Dataset content
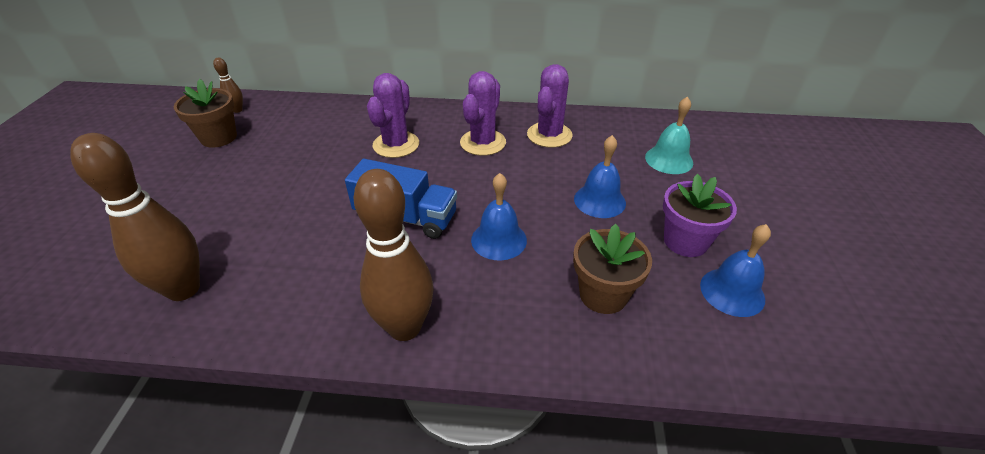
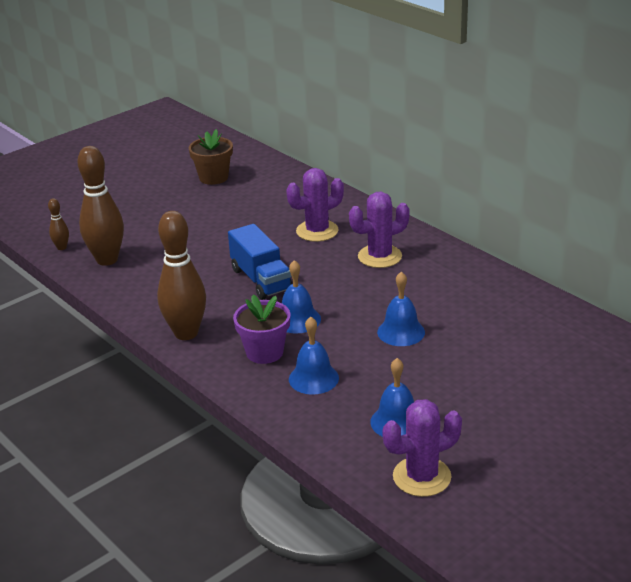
camera: 45 degrees right, 10 degrees down
(237, 110) = (246, 161): brown bowling pin -> brown bowling pin (62, 247)
(549, 135) = (439, 273): purple cactus -> purple cactus (422, 477)
(603, 294) = (313, 378): brown flower pot -> blue bell
(669, 160) = (505, 333): turquoise bell -> none
(685, 241) = (417, 383): purple flower pot -> purple flower pot (264, 352)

Your goal
Repeat verbatim the lines between the start of the data and the line containing "(669, 160) = (505, 333): turquoise", both ends included, omitting all pictures.

Response area
camera: 45 degrees right, 10 degrees down
(237, 110) = (246, 161): brown bowling pin -> brown bowling pin (62, 247)
(549, 135) = (439, 273): purple cactus -> purple cactus (422, 477)
(603, 294) = (313, 378): brown flower pot -> blue bell
(669, 160) = (505, 333): turquoise bell -> none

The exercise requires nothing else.